**Problem to work on:** Only a number is wanted here: how many lines in the records below contain the string "black".

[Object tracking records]
======

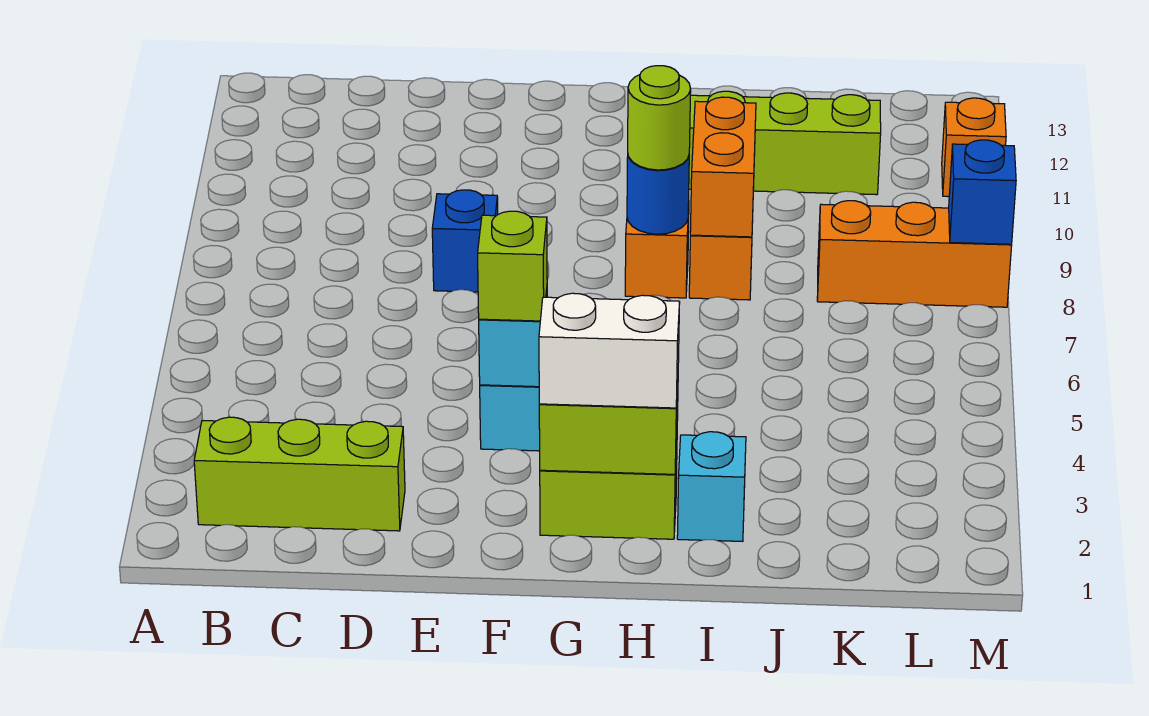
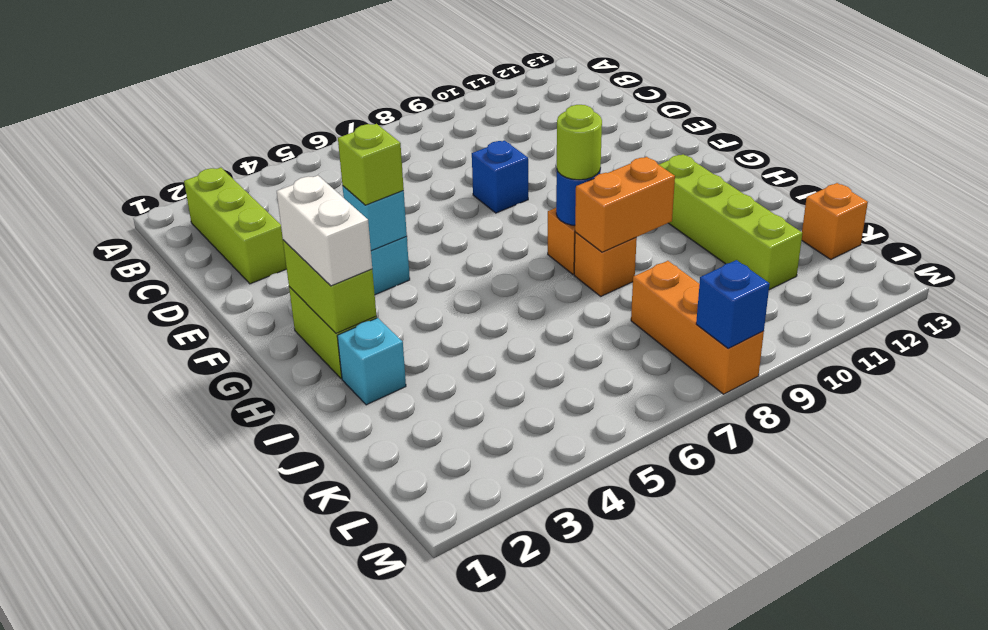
orange brick M11 level 1 -> orange brick K13 level 1

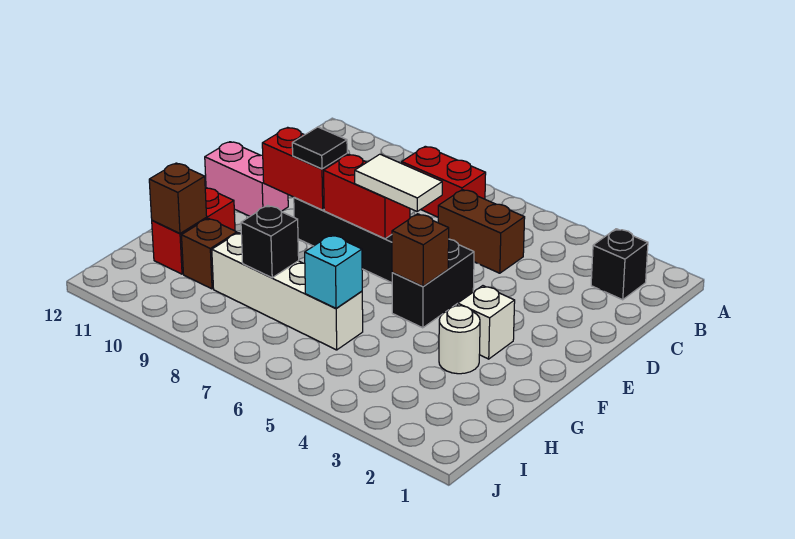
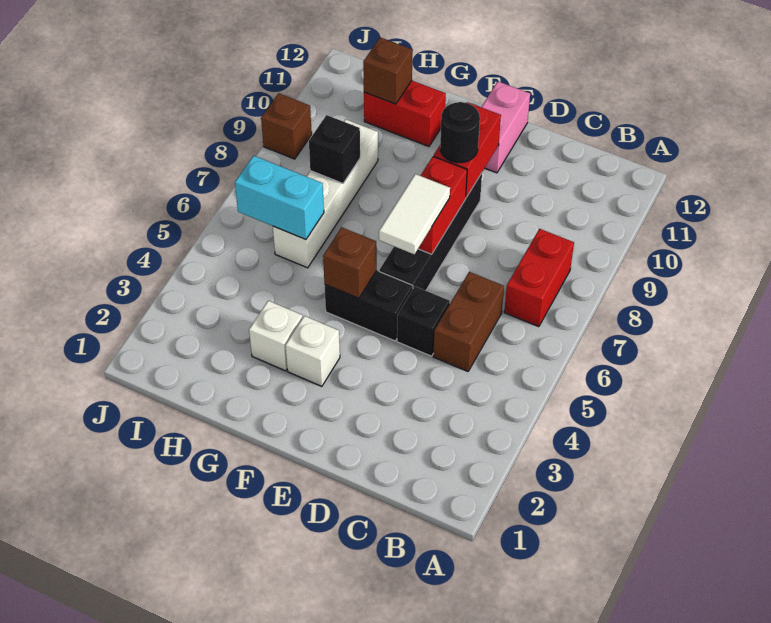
black brick B2 level 1 -> black brick D5 level 1
black tile E9 level 3 -> black round brick E9 level 3
white round brick G3 level 1 -> white brick G3 level 1
cyan brick H6 level 2 -> cyan brick H6:I6 level 2
brown brick H10 level 1 -> brown brick J9 level 1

======

**Solution:** 2